▶ **Task prompt**: Whenever "pink" appears in a line, please copy that line from the data.

▶ **Entries provided**:
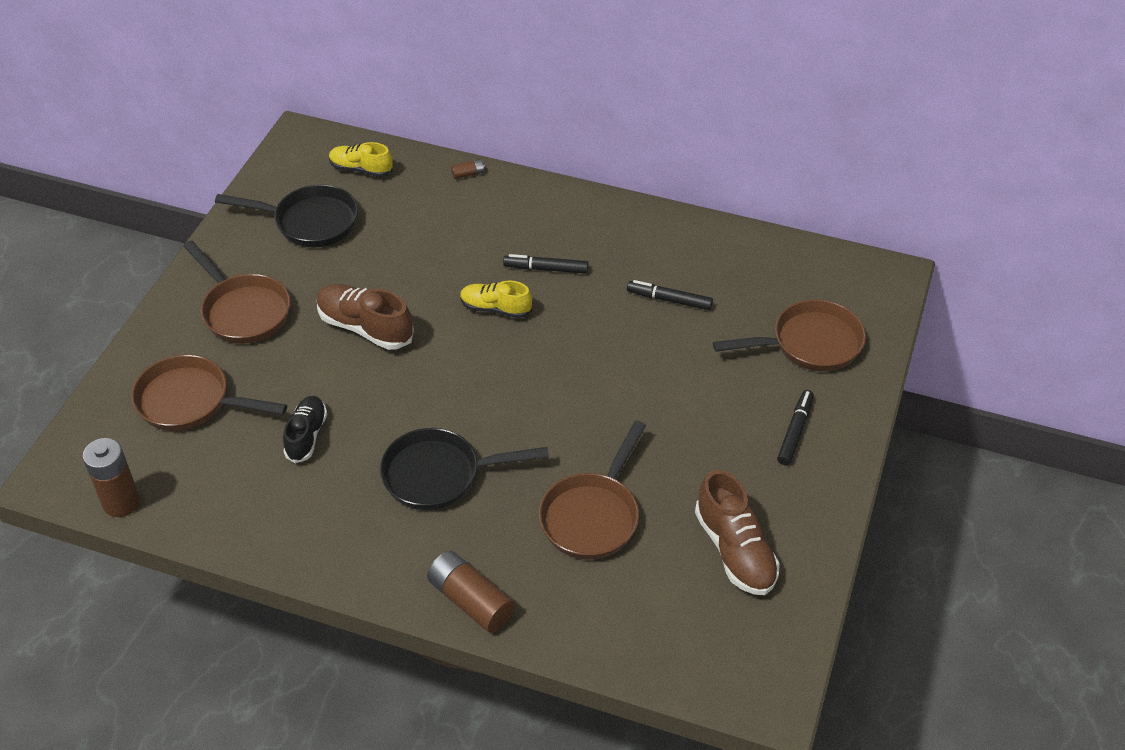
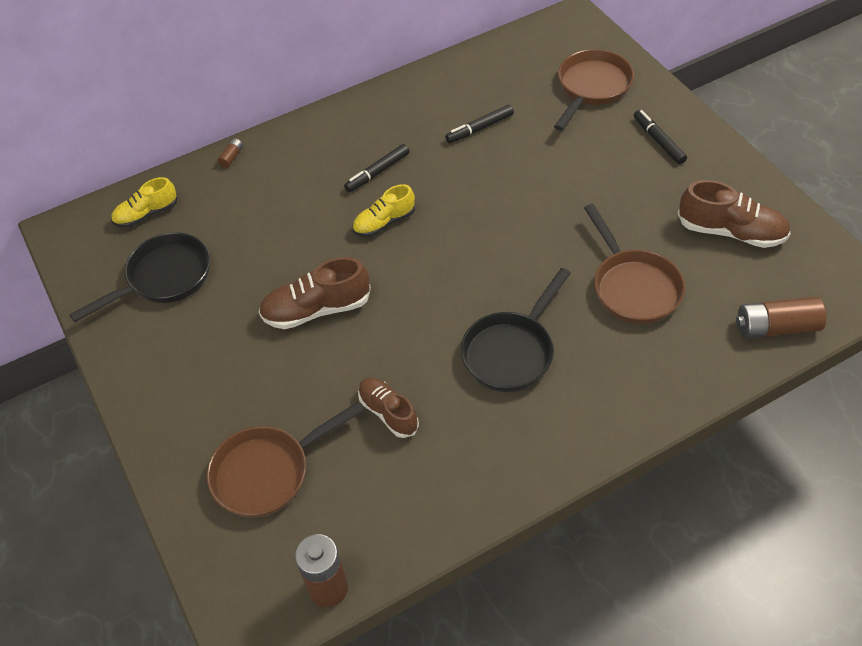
camera: 45 degrees left, 5 degrees up
(243, 311) = (208, 378): brown pan -> none
(306, 436) = (388, 412): black shoe -> brown shoe
(470, 601) = (648, 404): brown battery -> brown battery (776, 327)

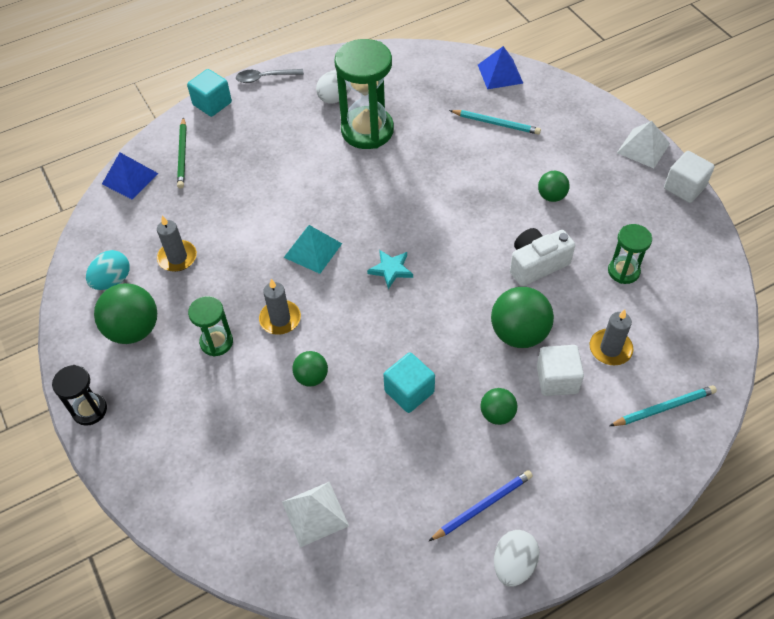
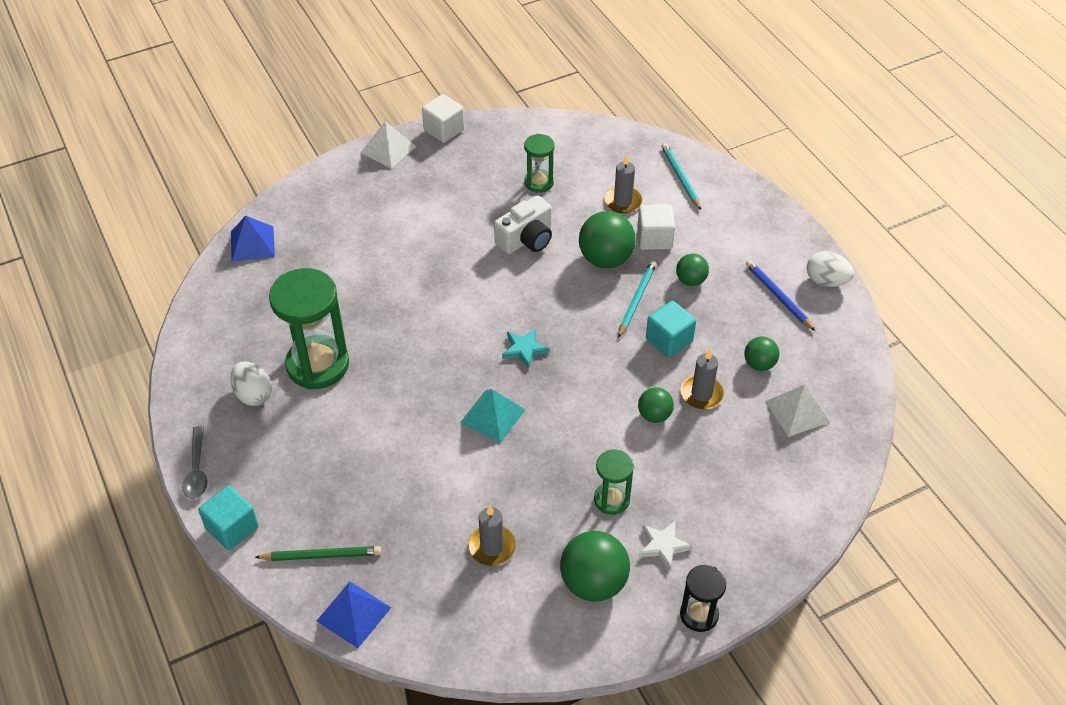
camera: 90 degrees left, 5 degrees down
(112, 281) = (521, 614): turquoise egg -> none
(163, 383) = (663, 545): none -> white star
(280, 319) = (583, 443): grey candle -> grey candle (701, 394)
(496, 123) = (330, 253): turquoise pencil -> turquoise pencil (636, 300)
(536, 264) = (526, 239): white camera -> white camera turned 105 degrees counterclockwise
(551, 196) = (441, 220): green ball -> green ball (759, 364)

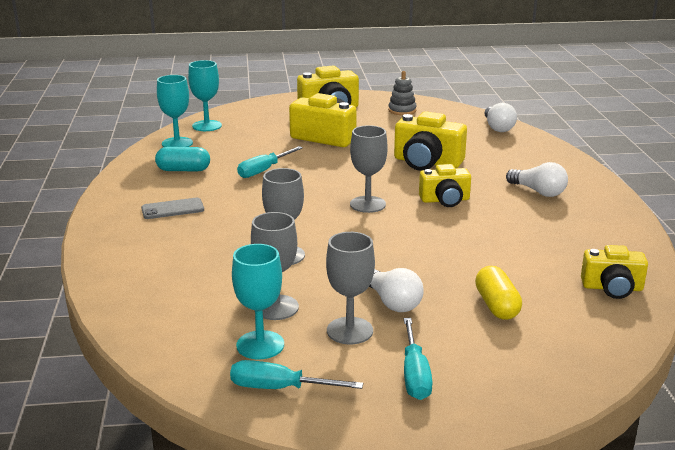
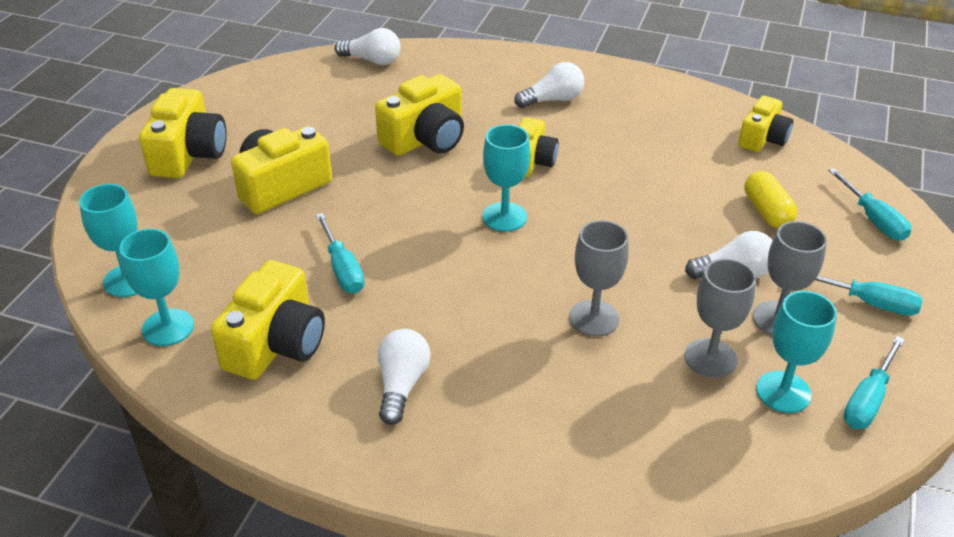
camera: 65 degrees left, 15 degrees up
(172, 209) = (401, 385): grey phone -> white light bulb
(183, 170) = (276, 344): turquoise capsule -> yellow camera
(367, 204) = (504, 217): grey goblet -> turquoise goblet
(402, 110) = (253, 102): grey stacking toy -> none
(496, 305) = (767, 212): yellow capsule -> yellow capsule turned 60 degrees clockwise
(552, 364) = (873, 219): none -> turquoise screwdriver

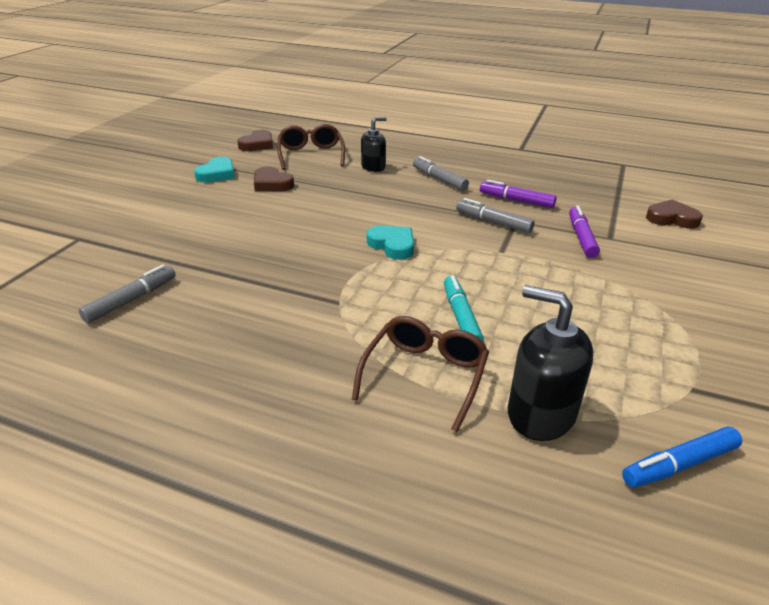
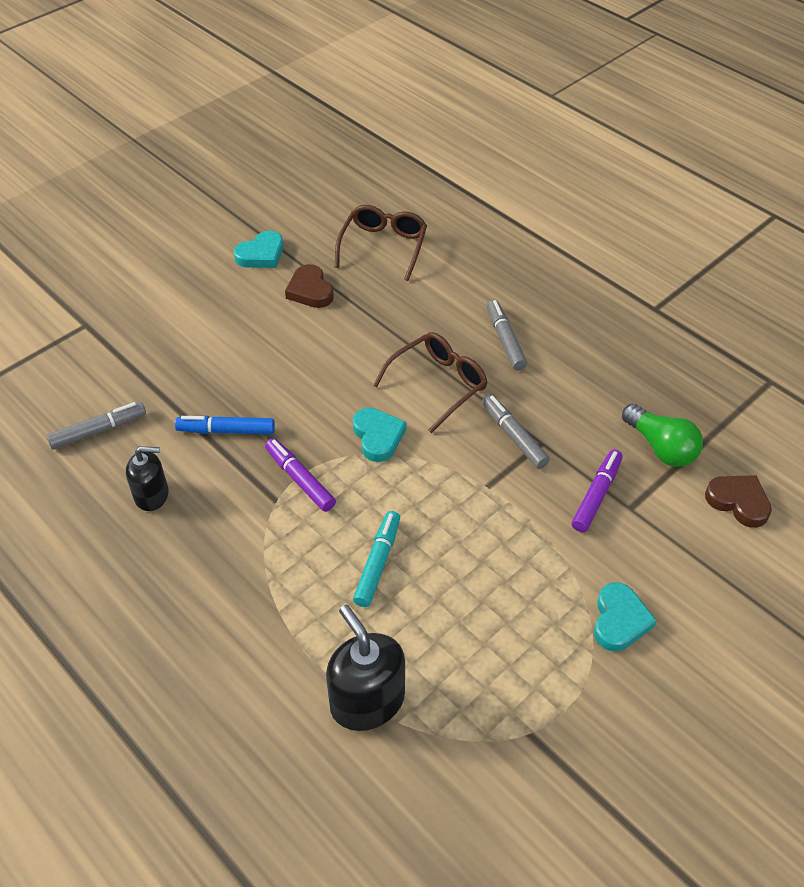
camera: 25 degrees right, 15 degrees up
(257, 144) = (333, 208): brown heart -> none
(373, 167) = (442, 292): black soap dispenser -> black soap dispenser (152, 495)
(425, 375) = (297, 619): brown glasses -> brown glasses (438, 384)
(516, 200) = (570, 407): purple marker -> purple marker (300, 479)
(595, 205) = (660, 447): none -> green light bulb
(673, 298) = (619, 620): none -> turquoise heart
(679, 465) = (443, 799): blue marker -> blue marker (226, 431)

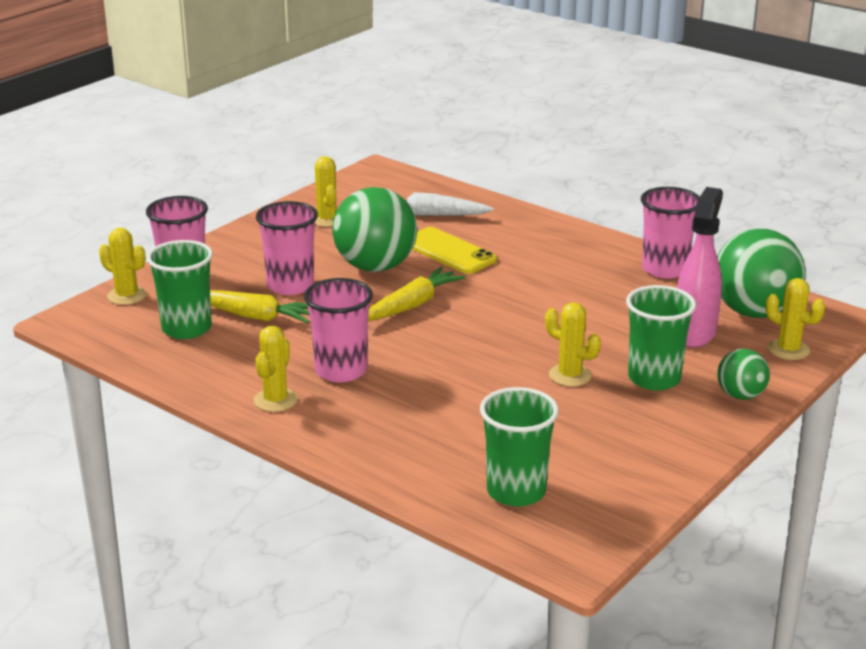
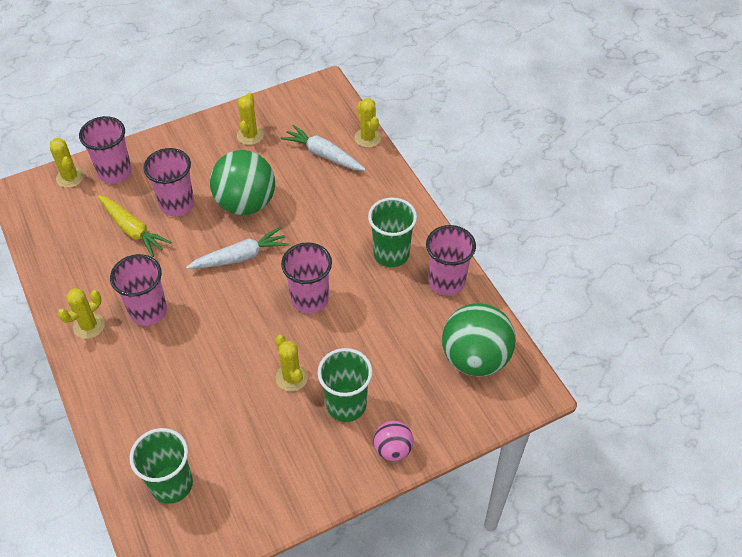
camera: 25 degrees right, 25 degrees up
(186, 328) = (84, 227): green cup -> green cup (391, 254)
(411, 305) = (240, 257): yellow carrot -> white carrot
(448, 251) = (307, 203): yellow phone -> none
(528, 316) = (310, 299): none -> pink cup
(694, 333) = (412, 365): pink spray bottle -> none
(740, 395) = (393, 449): green ball -> pink ball
(788, 350) = (467, 412): yellow cactus -> yellow cactus (367, 138)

▶ **Result**:
(528, 316) = (310, 299): none -> pink cup
(694, 333) = (412, 365): pink spray bottle -> none
(740, 395) = (393, 449): green ball -> pink ball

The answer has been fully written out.